▸ **AIM**:
Can you reproduce verbatim the entries starting with the line containing "orange star: moved 3 px left, 5 px up" and going on through the line containing "yellow arrow: moved", including both of those lines?

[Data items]
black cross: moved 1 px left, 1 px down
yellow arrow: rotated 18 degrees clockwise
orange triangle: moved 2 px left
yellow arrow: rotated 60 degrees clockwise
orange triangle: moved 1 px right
--
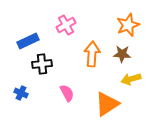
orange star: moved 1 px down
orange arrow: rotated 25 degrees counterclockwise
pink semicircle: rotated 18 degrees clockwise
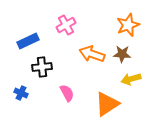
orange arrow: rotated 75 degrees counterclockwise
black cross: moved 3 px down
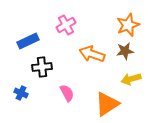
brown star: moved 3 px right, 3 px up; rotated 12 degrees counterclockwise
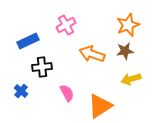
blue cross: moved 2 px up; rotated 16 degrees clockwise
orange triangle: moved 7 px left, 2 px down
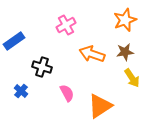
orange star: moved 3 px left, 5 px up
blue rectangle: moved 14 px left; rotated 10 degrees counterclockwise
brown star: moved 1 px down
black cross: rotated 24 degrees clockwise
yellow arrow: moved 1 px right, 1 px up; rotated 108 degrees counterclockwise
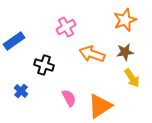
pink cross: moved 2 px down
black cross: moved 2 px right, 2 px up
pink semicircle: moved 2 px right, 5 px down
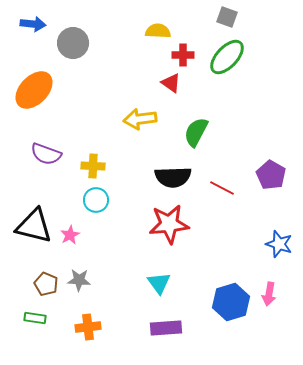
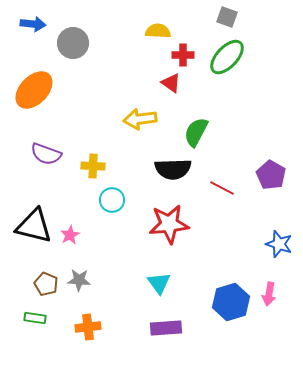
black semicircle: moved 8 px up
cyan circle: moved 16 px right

▸ **SOLUTION FOR THIS PROBLEM**:
orange star: moved 3 px left, 5 px up
blue rectangle: moved 14 px left; rotated 10 degrees counterclockwise
brown star: moved 1 px down
black cross: rotated 24 degrees clockwise
yellow arrow: moved 1 px right, 1 px up; rotated 108 degrees counterclockwise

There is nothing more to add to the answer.